● WHAT IS EXPECTED
When a line of the entries contains the word "degrees", report that line.

● EXTRACTED ENTRIES
----------
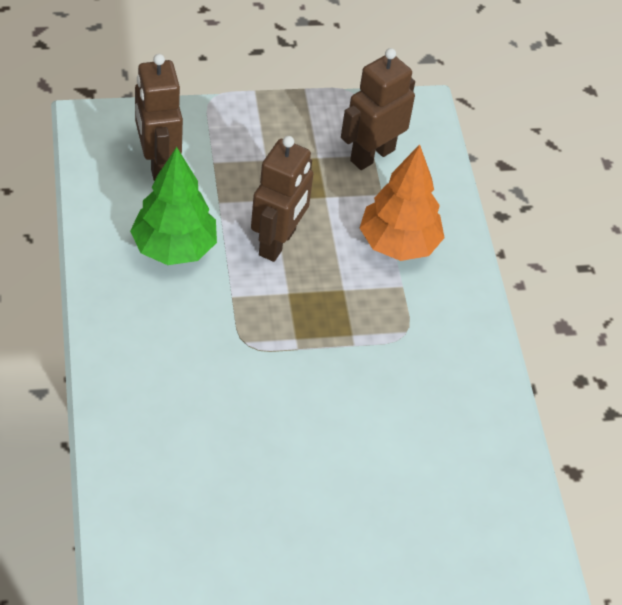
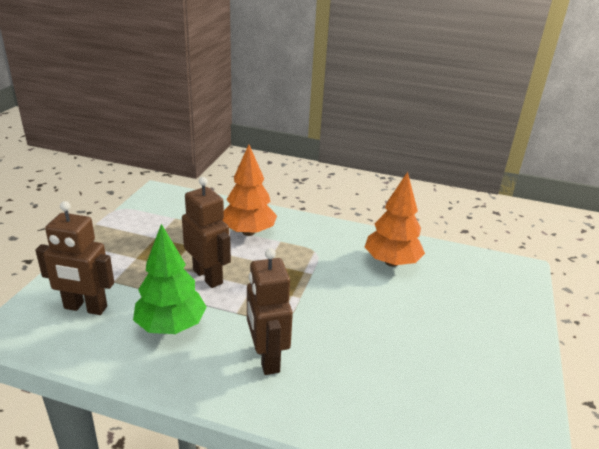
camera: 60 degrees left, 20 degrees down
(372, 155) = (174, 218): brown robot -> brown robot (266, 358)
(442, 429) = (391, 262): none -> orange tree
----------
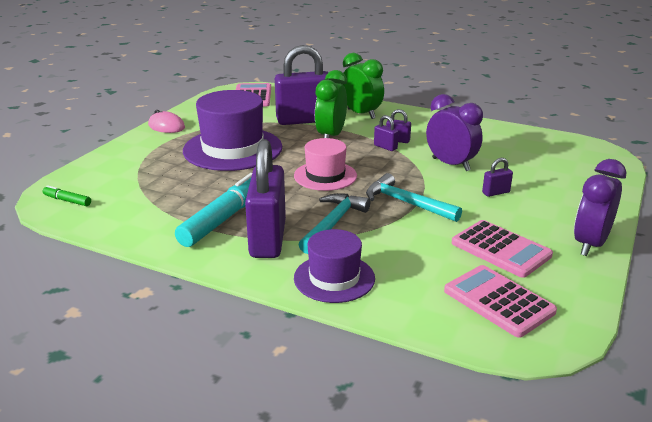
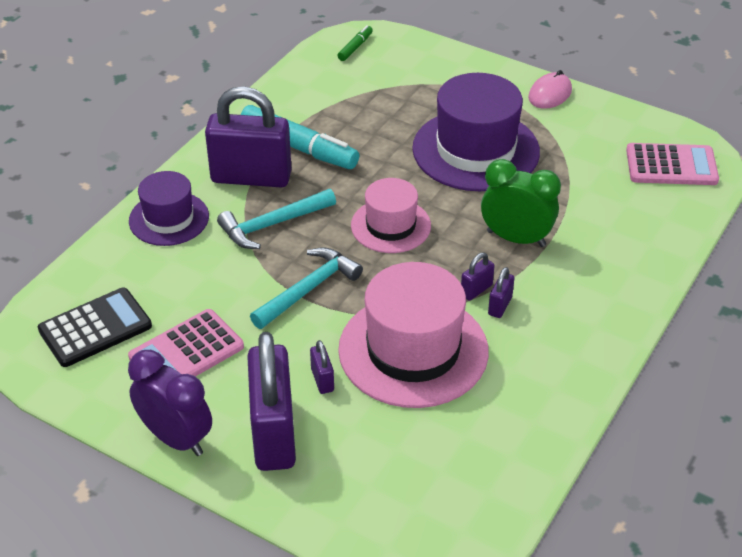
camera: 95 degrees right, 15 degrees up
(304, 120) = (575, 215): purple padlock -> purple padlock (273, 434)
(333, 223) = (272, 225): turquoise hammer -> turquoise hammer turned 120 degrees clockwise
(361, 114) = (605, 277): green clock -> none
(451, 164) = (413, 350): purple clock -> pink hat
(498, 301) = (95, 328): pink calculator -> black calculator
----------
● ANSWER TO THE PROBLEM
camera: 60 degrees left, 20 degrees down
camera: 95 degrees right, 15 degrees up
(333, 223) = (272, 225): turquoise hammer -> turquoise hammer turned 120 degrees clockwise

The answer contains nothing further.